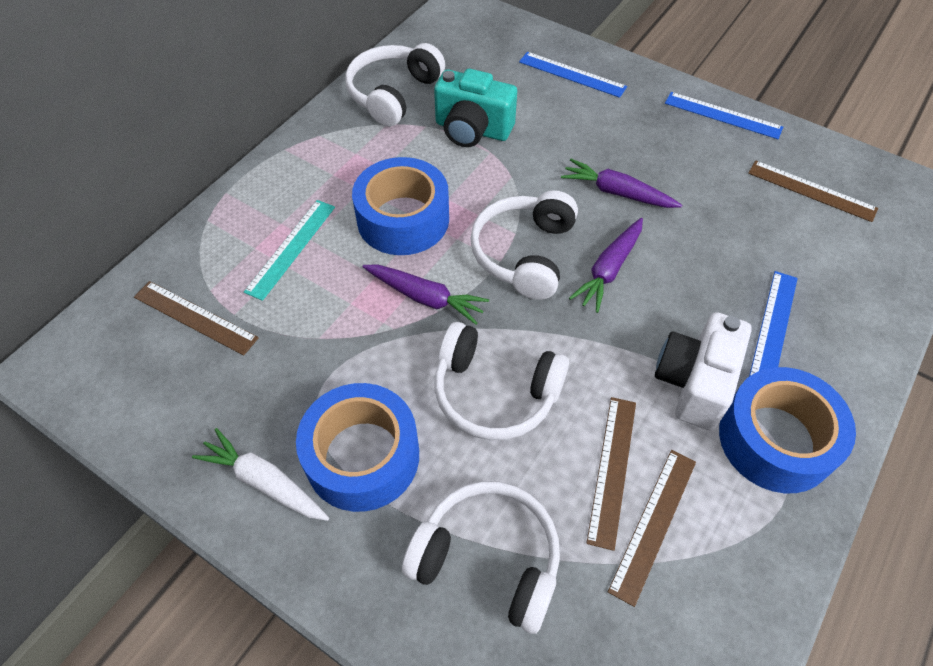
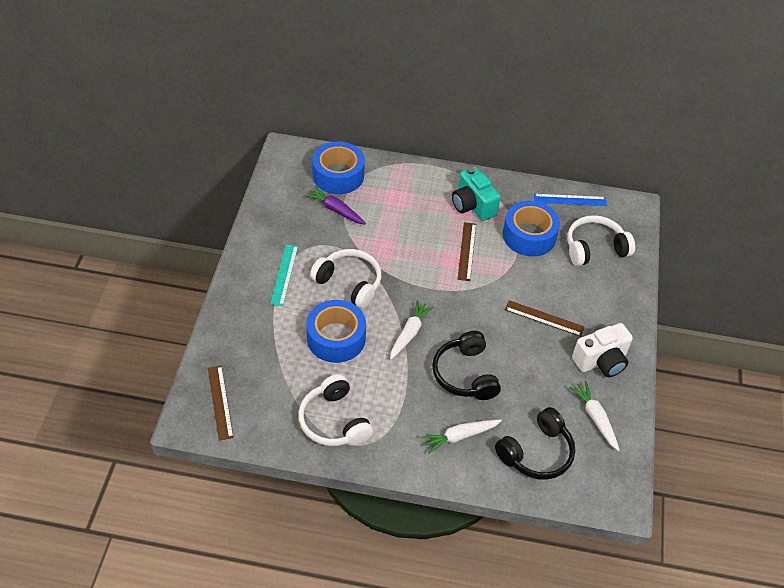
black headphones: 0 -> 2
blue ruler: 3 -> 1
brown ruler: 4 -> 3
purple carrot: 3 -> 1
white carrot: 1 -> 3
white headphones: 4 -> 3

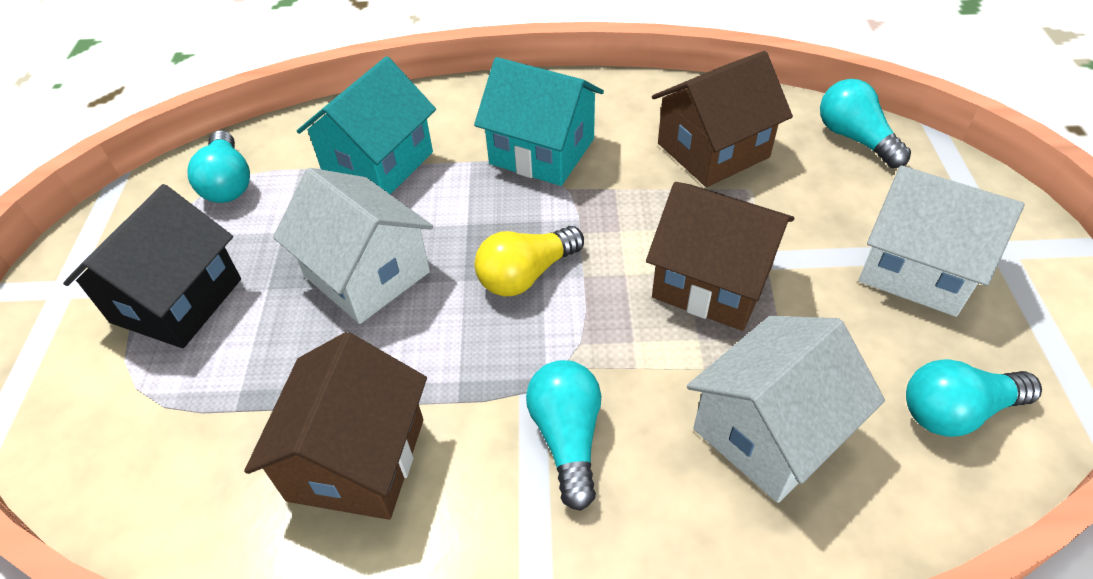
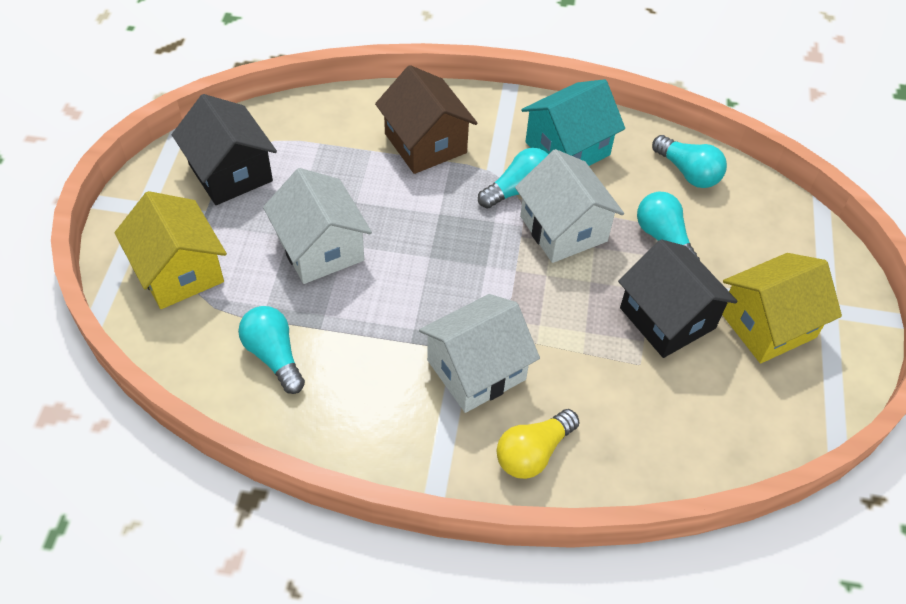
black house: 1 -> 2
brown house: 3 -> 1
turquoise house: 2 -> 1
yellow house: 0 -> 2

#### PROBLEM DETAILS
Exact repetition of all entries is required. The pictures should not appear.

#### RESPONSE TO THE EXERCISE
black headphones: 0 -> 2
blue ruler: 3 -> 1
brown ruler: 4 -> 3
purple carrot: 3 -> 1
white carrot: 1 -> 3
white headphones: 4 -> 3

black house: 1 -> 2
brown house: 3 -> 1
turquoise house: 2 -> 1
yellow house: 0 -> 2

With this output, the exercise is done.